Available data.
┄┄┄┄┄┄

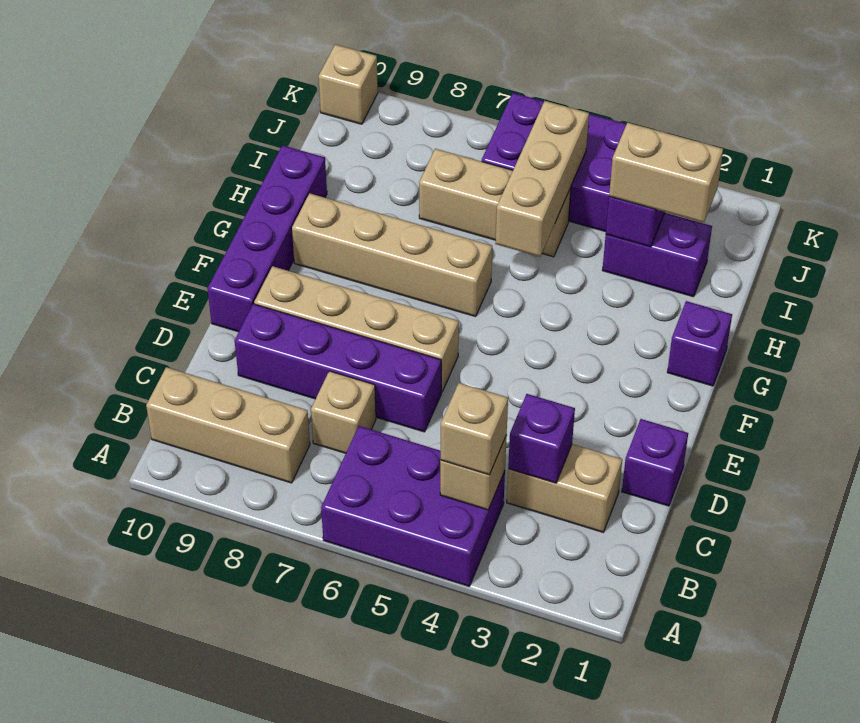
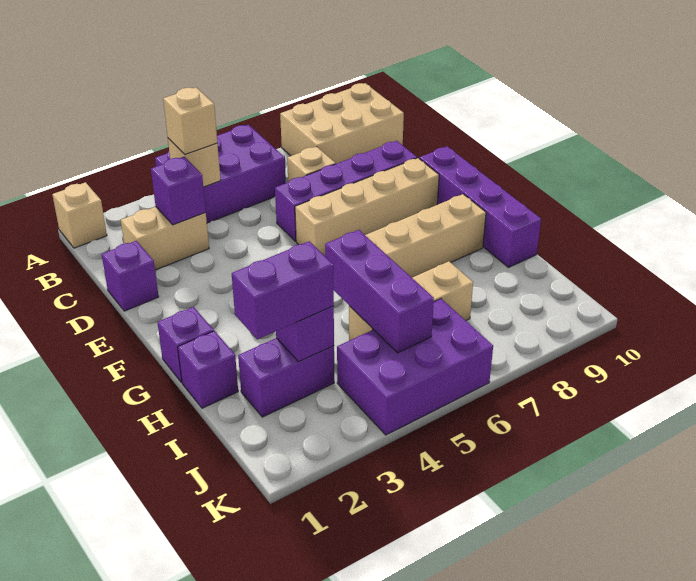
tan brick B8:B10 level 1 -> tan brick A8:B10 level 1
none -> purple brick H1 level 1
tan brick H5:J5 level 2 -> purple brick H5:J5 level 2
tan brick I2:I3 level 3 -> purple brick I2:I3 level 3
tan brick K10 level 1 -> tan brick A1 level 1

┄┄┄┄┄┄

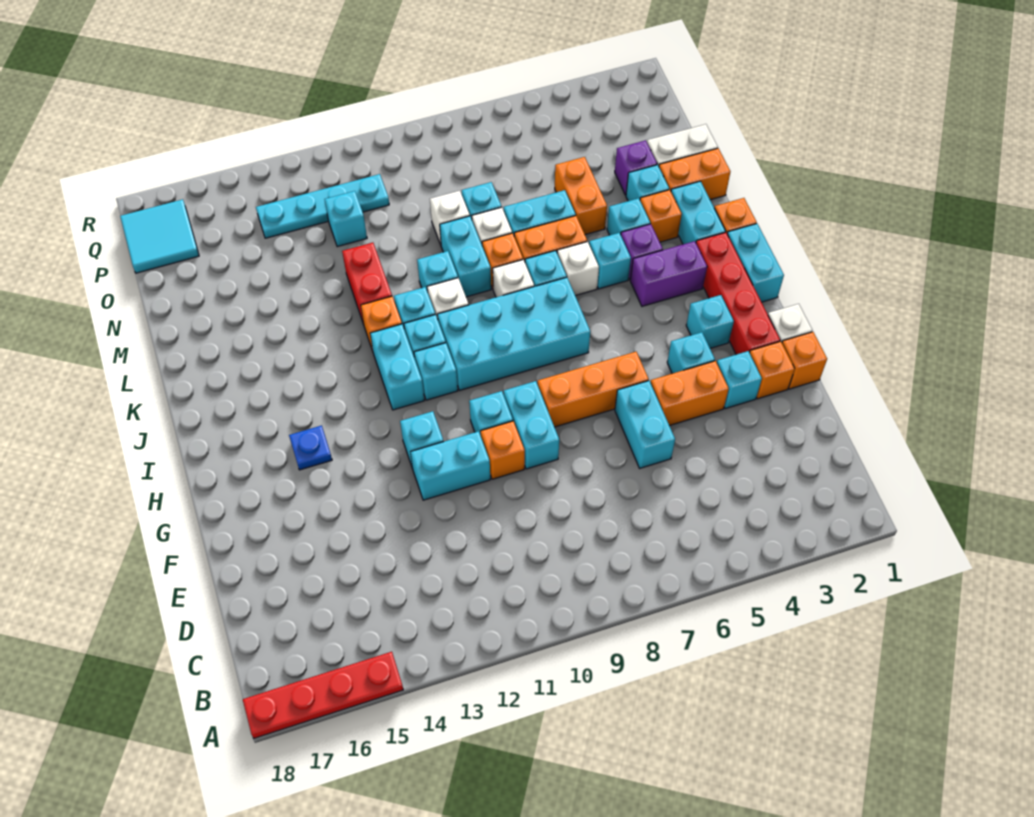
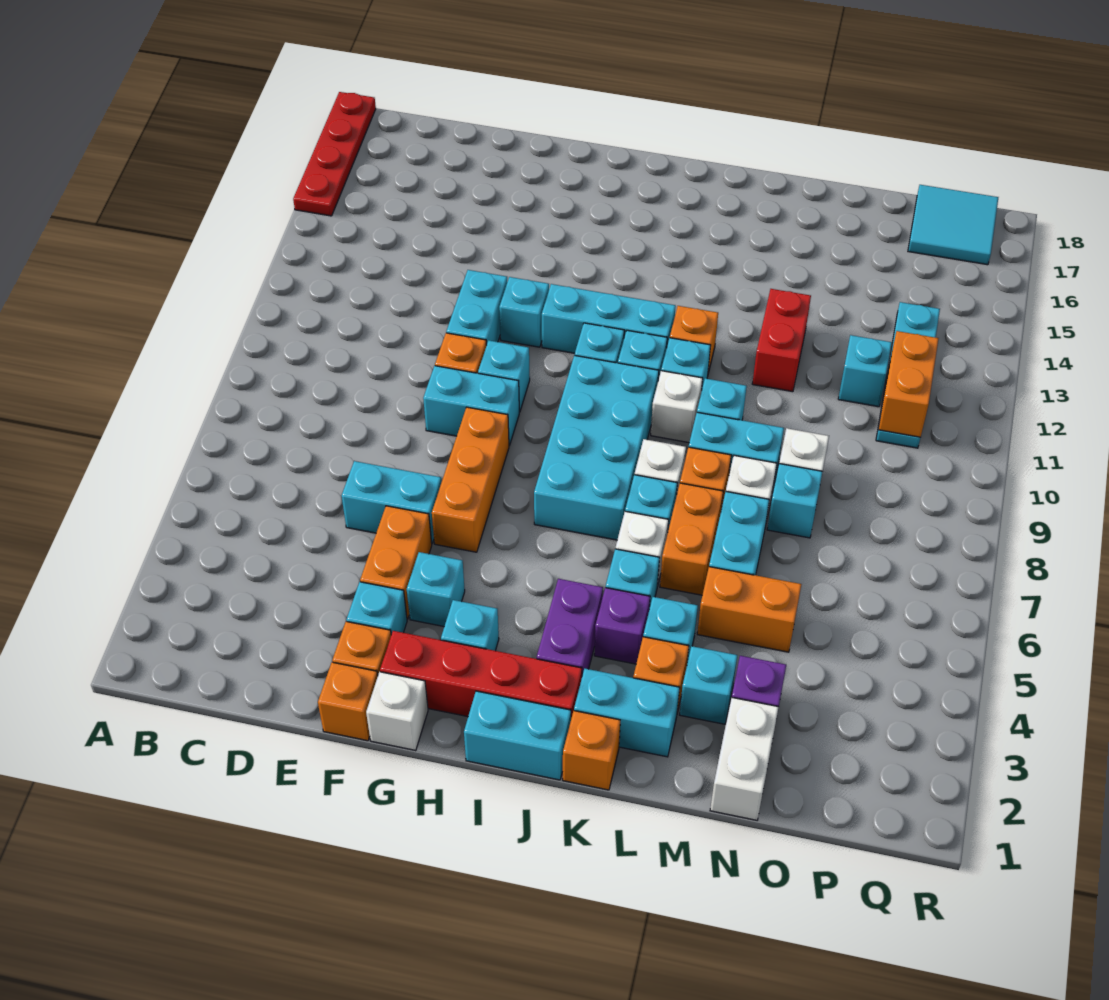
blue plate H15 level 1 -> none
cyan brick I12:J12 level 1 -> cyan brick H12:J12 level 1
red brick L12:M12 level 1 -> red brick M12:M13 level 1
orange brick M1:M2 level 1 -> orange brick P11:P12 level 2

┄┄┄┄┄┄

What this task involves. Of all the entries above, repeat only the lines from the line that has "tan brick B8:B10" to the line that has "tan brick K10 level 1 -> tan brick A1 level 1", both lines included, exactly.

Exercise solution.
tan brick B8:B10 level 1 -> tan brick A8:B10 level 1
none -> purple brick H1 level 1
tan brick H5:J5 level 2 -> purple brick H5:J5 level 2
tan brick I2:I3 level 3 -> purple brick I2:I3 level 3
tan brick K10 level 1 -> tan brick A1 level 1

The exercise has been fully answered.